Transcribe the listing that follows in full, exactly, and drop its images.

-- DATASET SECTION --
▼▼▼

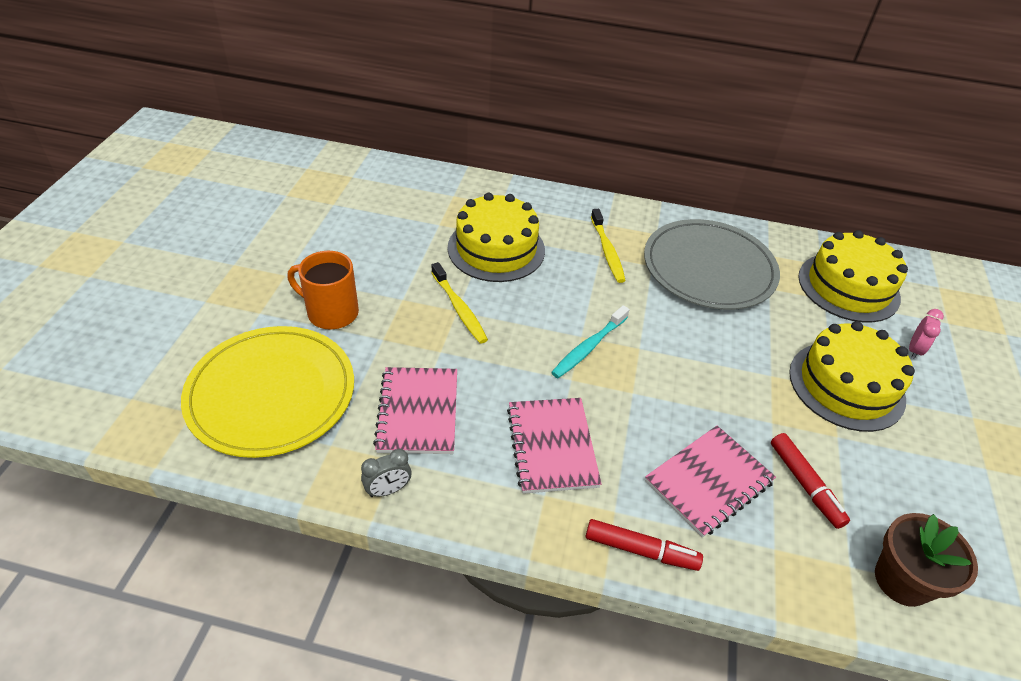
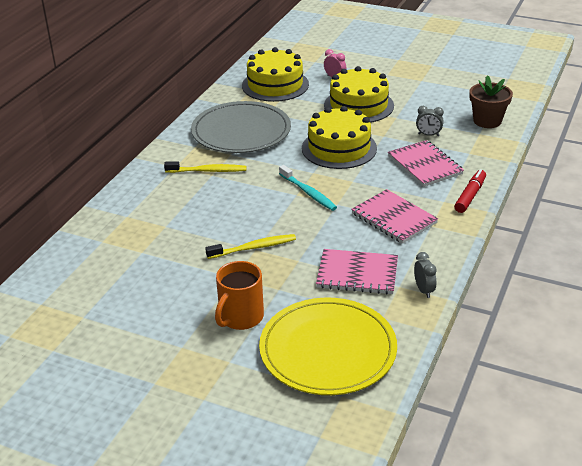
camera: 75 degrees left, 10 degrees down
(496, 249) = (186, 223): yellow cake -> yellow cake (339, 148)
(552, 446) = (393, 218): pink notebook -> pink notebook turned 45 degrees clockwise
(805, 484) = (428, 135): red marker -> grey clock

▲▲▲

-- RESULT --
camera: 75 degrees left, 10 degrees down
(496, 249) = (186, 223): yellow cake -> yellow cake (339, 148)
(552, 446) = (393, 218): pink notebook -> pink notebook turned 45 degrees clockwise
(805, 484) = (428, 135): red marker -> grey clock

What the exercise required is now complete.